The records —

§ §

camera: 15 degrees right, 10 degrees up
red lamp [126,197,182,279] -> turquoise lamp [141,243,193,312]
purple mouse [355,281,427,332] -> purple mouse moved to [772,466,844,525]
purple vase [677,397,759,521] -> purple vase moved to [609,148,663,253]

§ §

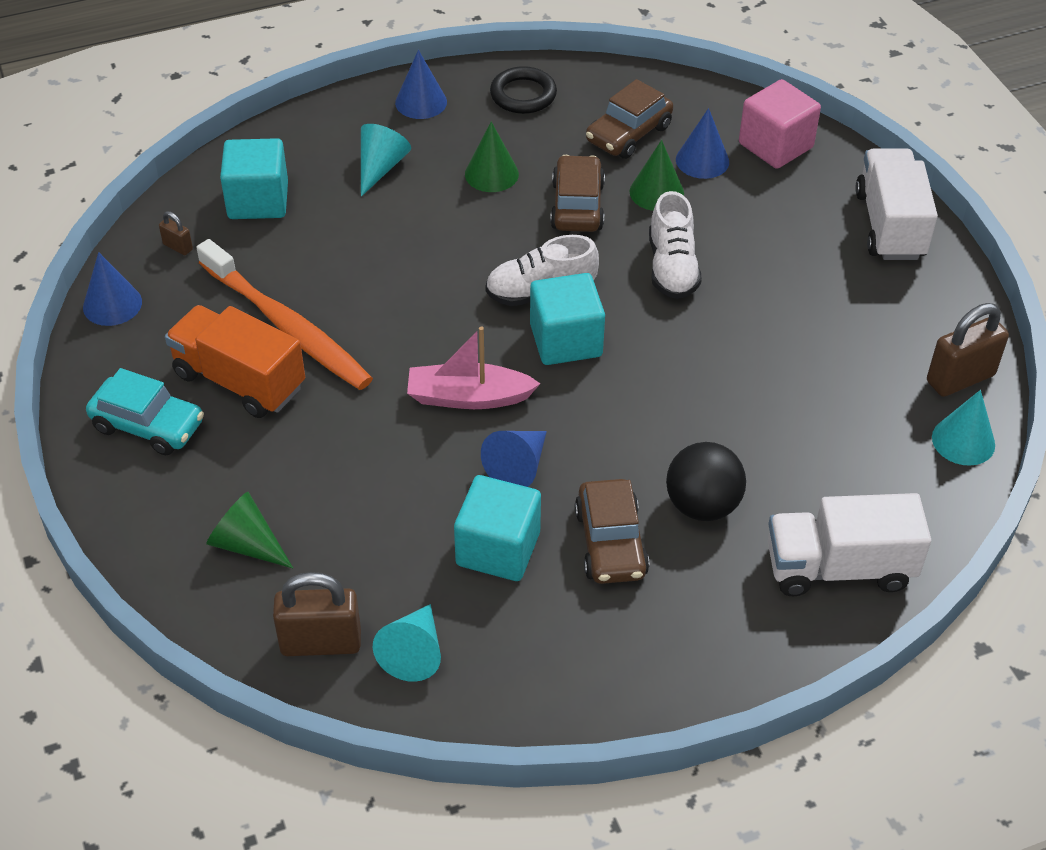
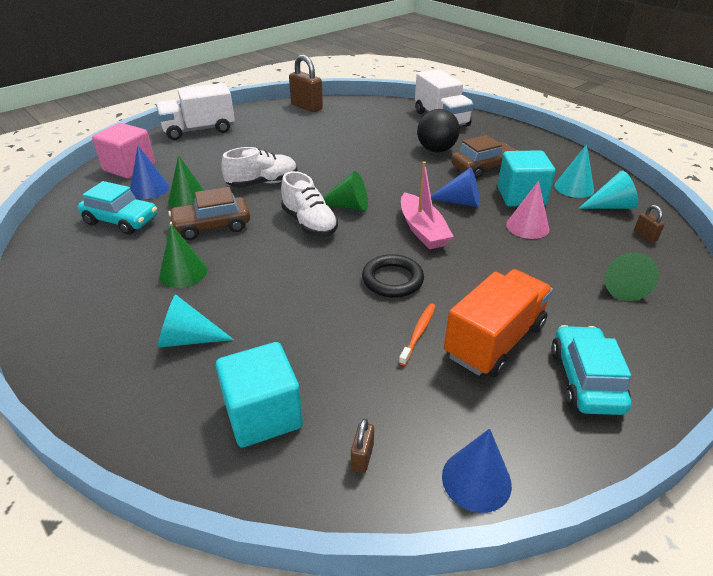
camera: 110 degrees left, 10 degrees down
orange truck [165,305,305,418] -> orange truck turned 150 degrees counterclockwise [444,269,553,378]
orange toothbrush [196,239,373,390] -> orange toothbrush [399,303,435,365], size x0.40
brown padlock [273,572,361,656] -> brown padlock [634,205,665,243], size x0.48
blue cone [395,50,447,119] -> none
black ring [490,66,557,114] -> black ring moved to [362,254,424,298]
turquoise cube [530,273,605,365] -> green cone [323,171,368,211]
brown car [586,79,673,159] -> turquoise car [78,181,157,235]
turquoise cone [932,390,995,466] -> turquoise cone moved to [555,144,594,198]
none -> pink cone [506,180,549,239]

§ §

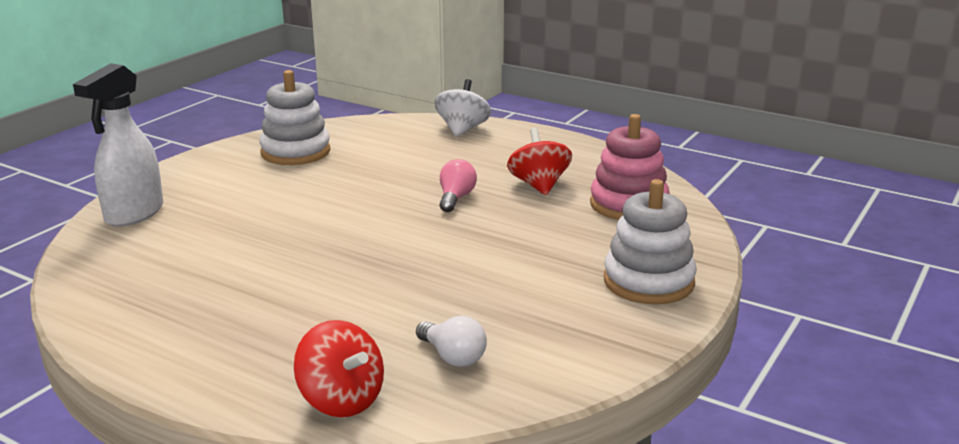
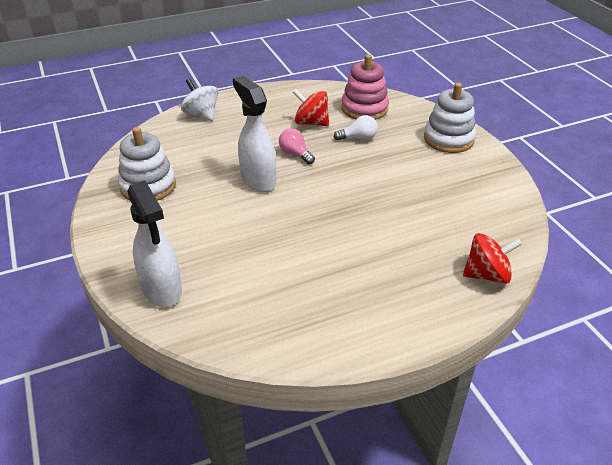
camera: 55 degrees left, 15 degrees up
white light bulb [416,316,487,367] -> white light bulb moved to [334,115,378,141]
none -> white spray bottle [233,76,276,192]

§ §

Directions for this task — In the listing above, find the line holding "white light bulb [416,316,487,367]" and the line holding "none -> white spray bottle [233,76,276,192]", then output those two lines and every line between them exactly.

Solution for this problem —
white light bulb [416,316,487,367] -> white light bulb moved to [334,115,378,141]
none -> white spray bottle [233,76,276,192]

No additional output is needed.